§ **EXERCISE BRIEF**
Return the count of lines in the following records that include "black", and nothing more.

==*==

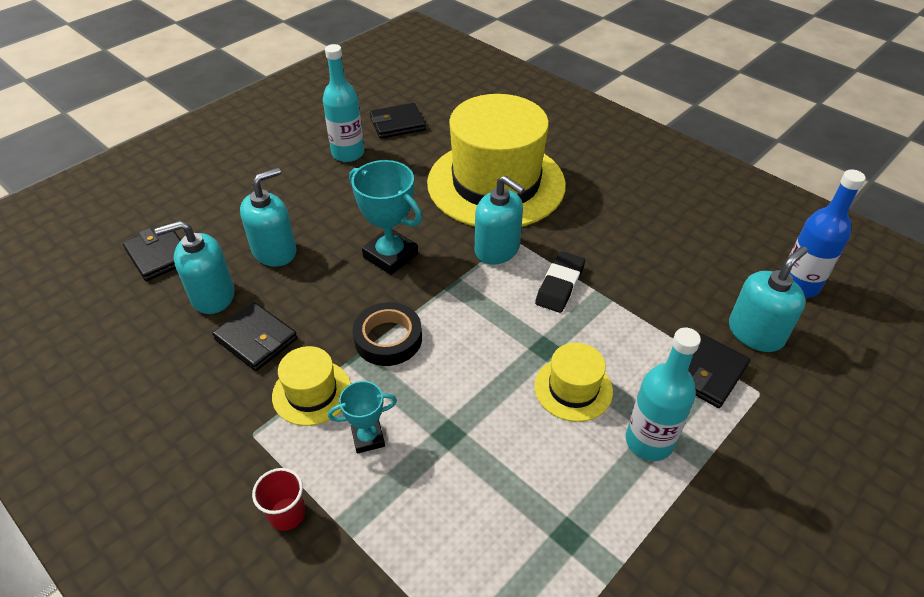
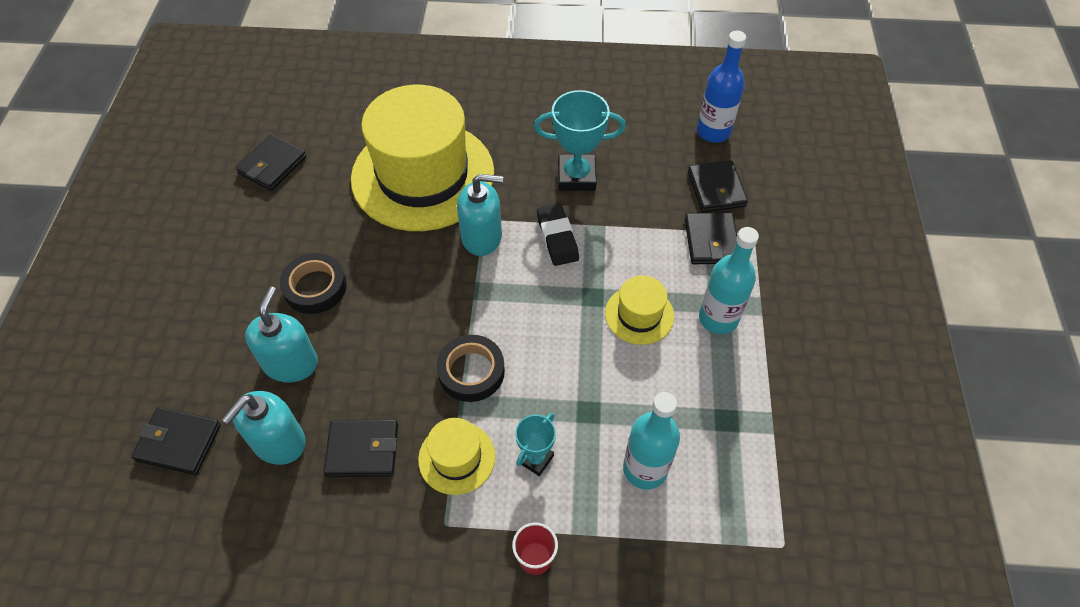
camera: 40 degrees left, 10 degrees up
turquoise bottle [323,44,364,162] -> turquoise bottle moved to [623,392,680,490]
turquoise trophy [349,160,422,275] -> turquoise trophy moved to [534,90,626,191]
turquoise soap dispenser [729,246,808,352] -> black wallet [688,160,748,212]
none -> black tape [280,253,347,314]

==*==

§ **RESPONSE AREA**
2